» **ASSIGNMENT**
From the entries below, report how many lines contain the string "unclassified". Give only that number.

- Opening Delimiter -

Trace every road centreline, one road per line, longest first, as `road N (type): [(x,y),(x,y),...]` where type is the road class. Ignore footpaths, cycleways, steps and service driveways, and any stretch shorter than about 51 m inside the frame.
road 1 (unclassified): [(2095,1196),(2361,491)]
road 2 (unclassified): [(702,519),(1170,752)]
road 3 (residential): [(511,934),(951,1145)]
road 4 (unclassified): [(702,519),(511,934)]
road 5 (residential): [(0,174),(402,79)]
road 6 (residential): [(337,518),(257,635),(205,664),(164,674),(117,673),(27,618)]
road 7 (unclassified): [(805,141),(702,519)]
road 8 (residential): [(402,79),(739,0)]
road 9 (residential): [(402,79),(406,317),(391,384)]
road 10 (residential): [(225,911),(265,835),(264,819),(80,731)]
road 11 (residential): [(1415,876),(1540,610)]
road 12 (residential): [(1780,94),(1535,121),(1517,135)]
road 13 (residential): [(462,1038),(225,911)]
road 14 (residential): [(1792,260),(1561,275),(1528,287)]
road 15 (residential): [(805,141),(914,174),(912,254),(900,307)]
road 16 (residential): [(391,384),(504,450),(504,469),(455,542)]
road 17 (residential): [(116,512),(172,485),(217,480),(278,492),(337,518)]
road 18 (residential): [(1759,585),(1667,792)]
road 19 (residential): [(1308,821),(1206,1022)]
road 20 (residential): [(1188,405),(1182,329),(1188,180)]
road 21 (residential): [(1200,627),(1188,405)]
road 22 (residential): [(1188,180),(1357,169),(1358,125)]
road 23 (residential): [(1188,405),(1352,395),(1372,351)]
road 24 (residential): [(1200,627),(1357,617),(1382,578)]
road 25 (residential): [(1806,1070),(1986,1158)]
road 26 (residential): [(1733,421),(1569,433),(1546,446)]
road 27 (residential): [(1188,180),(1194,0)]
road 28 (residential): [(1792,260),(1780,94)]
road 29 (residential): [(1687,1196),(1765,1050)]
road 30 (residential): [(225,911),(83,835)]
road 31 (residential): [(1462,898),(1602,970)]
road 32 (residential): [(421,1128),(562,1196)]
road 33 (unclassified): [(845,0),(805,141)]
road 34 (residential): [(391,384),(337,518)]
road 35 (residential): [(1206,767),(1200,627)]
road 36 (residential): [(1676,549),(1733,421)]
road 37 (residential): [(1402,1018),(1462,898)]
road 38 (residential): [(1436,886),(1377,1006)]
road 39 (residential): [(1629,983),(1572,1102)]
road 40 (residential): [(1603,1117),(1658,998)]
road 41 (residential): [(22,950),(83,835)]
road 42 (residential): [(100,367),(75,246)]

- Closing Delimiter -

» **EXERCISE OUTPUT**
5